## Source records
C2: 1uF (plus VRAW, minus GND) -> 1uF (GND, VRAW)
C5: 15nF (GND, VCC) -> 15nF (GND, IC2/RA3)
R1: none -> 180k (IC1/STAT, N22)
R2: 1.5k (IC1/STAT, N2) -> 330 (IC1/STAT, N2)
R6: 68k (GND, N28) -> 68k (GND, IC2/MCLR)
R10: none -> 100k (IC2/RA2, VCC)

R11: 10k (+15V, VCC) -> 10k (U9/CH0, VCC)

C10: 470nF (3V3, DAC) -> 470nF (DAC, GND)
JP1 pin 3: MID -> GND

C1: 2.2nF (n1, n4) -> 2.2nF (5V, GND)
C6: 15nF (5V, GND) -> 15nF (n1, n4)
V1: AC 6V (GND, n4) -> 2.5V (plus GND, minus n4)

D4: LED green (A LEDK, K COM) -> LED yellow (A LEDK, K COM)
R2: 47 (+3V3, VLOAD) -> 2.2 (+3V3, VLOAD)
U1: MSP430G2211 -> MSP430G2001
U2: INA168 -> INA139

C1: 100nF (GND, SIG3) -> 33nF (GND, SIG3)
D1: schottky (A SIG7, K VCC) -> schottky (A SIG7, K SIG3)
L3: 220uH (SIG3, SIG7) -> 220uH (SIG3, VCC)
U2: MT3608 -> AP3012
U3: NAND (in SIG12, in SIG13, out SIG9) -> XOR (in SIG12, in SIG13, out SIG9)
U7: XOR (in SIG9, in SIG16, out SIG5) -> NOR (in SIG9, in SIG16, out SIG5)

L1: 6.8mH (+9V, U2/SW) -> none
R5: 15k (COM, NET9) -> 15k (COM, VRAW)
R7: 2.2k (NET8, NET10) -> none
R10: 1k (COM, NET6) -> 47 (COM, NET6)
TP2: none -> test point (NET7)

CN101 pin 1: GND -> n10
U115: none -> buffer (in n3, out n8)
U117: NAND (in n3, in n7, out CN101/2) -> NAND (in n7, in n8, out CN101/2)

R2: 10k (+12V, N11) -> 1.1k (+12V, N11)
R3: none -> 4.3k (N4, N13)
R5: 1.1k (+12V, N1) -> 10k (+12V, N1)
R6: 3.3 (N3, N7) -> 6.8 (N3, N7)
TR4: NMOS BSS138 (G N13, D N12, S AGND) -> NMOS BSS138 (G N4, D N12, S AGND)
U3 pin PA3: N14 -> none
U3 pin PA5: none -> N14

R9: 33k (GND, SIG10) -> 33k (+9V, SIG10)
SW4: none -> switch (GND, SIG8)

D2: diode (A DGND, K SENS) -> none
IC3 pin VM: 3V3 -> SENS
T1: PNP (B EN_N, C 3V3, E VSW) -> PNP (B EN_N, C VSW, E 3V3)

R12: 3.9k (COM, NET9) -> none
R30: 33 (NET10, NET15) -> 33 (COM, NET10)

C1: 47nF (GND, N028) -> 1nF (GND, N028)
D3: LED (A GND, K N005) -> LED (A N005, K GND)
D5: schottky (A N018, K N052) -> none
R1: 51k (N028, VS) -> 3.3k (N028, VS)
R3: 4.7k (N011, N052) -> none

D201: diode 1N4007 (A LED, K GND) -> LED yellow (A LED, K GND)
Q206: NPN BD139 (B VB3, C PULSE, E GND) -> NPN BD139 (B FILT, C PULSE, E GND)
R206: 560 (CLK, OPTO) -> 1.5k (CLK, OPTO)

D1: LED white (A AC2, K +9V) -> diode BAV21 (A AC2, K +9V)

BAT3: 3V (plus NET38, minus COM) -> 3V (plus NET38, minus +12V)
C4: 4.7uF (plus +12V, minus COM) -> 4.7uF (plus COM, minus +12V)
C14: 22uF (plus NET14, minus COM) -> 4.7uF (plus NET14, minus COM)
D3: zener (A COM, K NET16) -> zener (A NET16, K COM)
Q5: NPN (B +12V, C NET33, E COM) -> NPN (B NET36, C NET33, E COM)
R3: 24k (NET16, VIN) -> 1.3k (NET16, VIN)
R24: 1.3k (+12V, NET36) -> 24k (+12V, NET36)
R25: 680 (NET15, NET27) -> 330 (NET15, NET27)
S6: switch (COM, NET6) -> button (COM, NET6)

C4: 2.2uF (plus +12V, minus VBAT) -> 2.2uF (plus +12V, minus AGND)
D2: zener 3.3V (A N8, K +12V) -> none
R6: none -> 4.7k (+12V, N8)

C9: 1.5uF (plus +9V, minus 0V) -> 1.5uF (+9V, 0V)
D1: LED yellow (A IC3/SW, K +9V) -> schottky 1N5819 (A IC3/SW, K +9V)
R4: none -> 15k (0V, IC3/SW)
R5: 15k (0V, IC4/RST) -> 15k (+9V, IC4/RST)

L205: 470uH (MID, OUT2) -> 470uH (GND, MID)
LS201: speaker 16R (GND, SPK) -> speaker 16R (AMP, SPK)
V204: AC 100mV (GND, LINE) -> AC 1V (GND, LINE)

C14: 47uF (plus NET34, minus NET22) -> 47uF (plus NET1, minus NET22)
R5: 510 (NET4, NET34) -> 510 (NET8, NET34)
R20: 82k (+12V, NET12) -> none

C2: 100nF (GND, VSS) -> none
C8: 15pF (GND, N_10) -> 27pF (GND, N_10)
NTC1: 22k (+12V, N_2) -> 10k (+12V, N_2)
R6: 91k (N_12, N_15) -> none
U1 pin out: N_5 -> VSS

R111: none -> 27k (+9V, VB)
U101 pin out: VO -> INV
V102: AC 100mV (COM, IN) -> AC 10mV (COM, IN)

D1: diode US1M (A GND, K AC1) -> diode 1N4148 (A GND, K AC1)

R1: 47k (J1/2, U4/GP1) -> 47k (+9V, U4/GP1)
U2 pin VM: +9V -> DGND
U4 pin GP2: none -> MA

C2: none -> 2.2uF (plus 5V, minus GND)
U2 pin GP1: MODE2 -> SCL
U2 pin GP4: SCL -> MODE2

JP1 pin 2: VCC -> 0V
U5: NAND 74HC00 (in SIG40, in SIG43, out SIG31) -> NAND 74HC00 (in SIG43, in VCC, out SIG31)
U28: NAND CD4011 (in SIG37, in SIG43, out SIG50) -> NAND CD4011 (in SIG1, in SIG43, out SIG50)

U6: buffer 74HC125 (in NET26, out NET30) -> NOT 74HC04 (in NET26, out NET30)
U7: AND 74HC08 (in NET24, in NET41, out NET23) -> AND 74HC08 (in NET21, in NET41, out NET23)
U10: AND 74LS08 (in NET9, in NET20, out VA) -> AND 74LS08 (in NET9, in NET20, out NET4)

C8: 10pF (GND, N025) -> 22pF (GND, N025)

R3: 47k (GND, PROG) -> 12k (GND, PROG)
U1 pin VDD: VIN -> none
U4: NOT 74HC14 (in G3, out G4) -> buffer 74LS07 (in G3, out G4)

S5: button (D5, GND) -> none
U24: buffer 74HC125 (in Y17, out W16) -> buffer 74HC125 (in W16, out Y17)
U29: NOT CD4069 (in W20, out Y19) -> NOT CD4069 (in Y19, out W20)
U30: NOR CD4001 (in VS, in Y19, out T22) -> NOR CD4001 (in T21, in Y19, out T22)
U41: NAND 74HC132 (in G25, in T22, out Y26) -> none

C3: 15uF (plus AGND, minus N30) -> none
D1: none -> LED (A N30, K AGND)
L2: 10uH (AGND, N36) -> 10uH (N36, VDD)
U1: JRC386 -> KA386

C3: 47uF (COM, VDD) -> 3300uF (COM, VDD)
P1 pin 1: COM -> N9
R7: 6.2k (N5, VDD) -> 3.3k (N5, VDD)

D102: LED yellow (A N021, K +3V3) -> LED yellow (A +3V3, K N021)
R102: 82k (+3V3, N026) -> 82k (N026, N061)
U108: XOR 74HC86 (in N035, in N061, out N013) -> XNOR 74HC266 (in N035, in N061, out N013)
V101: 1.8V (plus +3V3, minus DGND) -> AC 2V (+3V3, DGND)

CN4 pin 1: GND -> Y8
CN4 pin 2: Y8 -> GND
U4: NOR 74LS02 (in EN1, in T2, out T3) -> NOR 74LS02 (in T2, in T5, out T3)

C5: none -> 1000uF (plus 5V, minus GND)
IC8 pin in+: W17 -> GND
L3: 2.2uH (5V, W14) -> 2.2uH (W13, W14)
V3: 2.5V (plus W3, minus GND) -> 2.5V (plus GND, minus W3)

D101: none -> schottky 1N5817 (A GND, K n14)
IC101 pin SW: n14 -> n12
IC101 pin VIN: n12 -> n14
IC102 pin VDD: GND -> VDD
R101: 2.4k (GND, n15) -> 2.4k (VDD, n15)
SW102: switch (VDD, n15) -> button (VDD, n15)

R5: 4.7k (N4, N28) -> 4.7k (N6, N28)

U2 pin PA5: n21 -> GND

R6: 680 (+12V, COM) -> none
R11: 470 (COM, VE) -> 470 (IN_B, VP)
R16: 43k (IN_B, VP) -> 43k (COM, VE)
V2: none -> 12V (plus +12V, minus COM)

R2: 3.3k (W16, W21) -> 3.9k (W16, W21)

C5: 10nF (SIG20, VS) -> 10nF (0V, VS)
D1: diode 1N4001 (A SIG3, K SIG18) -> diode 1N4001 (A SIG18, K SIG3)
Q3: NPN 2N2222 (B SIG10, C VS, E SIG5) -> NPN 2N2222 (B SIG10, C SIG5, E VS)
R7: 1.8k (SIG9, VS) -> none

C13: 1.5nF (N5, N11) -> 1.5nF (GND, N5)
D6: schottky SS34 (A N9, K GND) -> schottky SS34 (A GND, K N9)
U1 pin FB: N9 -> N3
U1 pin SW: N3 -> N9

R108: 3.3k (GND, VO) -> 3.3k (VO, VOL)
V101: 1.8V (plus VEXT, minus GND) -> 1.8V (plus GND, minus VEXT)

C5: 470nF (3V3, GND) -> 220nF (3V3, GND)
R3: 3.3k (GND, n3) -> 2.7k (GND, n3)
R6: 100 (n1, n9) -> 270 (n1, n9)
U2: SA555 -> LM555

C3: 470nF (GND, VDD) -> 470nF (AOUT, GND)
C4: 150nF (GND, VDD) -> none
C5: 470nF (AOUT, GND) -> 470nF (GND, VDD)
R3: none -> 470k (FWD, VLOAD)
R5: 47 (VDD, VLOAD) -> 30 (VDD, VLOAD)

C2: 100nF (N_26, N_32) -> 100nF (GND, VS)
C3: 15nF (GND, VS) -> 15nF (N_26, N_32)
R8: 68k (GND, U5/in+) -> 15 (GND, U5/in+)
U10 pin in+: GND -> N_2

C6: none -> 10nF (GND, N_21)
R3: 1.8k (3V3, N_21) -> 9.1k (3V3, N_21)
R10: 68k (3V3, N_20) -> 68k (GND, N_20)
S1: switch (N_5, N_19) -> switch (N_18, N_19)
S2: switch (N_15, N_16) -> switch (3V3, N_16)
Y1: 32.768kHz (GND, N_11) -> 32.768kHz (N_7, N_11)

## Exercise prompt
Retype only the stretch of lines above starting at the one with "C4: 4.7uF (plus" and stopping at the one with "V102: AC 100mV (COM, IN) -> AC 10mV (COM, IN)", exactly as written, with both kept.

## Reply
C4: 4.7uF (plus +12V, minus COM) -> 4.7uF (plus COM, minus +12V)
C14: 22uF (plus NET14, minus COM) -> 4.7uF (plus NET14, minus COM)
D3: zener (A COM, K NET16) -> zener (A NET16, K COM)
Q5: NPN (B +12V, C NET33, E COM) -> NPN (B NET36, C NET33, E COM)
R3: 24k (NET16, VIN) -> 1.3k (NET16, VIN)
R24: 1.3k (+12V, NET36) -> 24k (+12V, NET36)
R25: 680 (NET15, NET27) -> 330 (NET15, NET27)
S6: switch (COM, NET6) -> button (COM, NET6)

C4: 2.2uF (plus +12V, minus VBAT) -> 2.2uF (plus +12V, minus AGND)
D2: zener 3.3V (A N8, K +12V) -> none
R6: none -> 4.7k (+12V, N8)

C9: 1.5uF (plus +9V, minus 0V) -> 1.5uF (+9V, 0V)
D1: LED yellow (A IC3/SW, K +9V) -> schottky 1N5819 (A IC3/SW, K +9V)
R4: none -> 15k (0V, IC3/SW)
R5: 15k (0V, IC4/RST) -> 15k (+9V, IC4/RST)

L205: 470uH (MID, OUT2) -> 470uH (GND, MID)
LS201: speaker 16R (GND, SPK) -> speaker 16R (AMP, SPK)
V204: AC 100mV (GND, LINE) -> AC 1V (GND, LINE)

C14: 47uF (plus NET34, minus NET22) -> 47uF (plus NET1, minus NET22)
R5: 510 (NET4, NET34) -> 510 (NET8, NET34)
R20: 82k (+12V, NET12) -> none

C2: 100nF (GND, VSS) -> none
C8: 15pF (GND, N_10) -> 27pF (GND, N_10)
NTC1: 22k (+12V, N_2) -> 10k (+12V, N_2)
R6: 91k (N_12, N_15) -> none
U1 pin out: N_5 -> VSS

R111: none -> 27k (+9V, VB)
U101 pin out: VO -> INV
V102: AC 100mV (COM, IN) -> AC 10mV (COM, IN)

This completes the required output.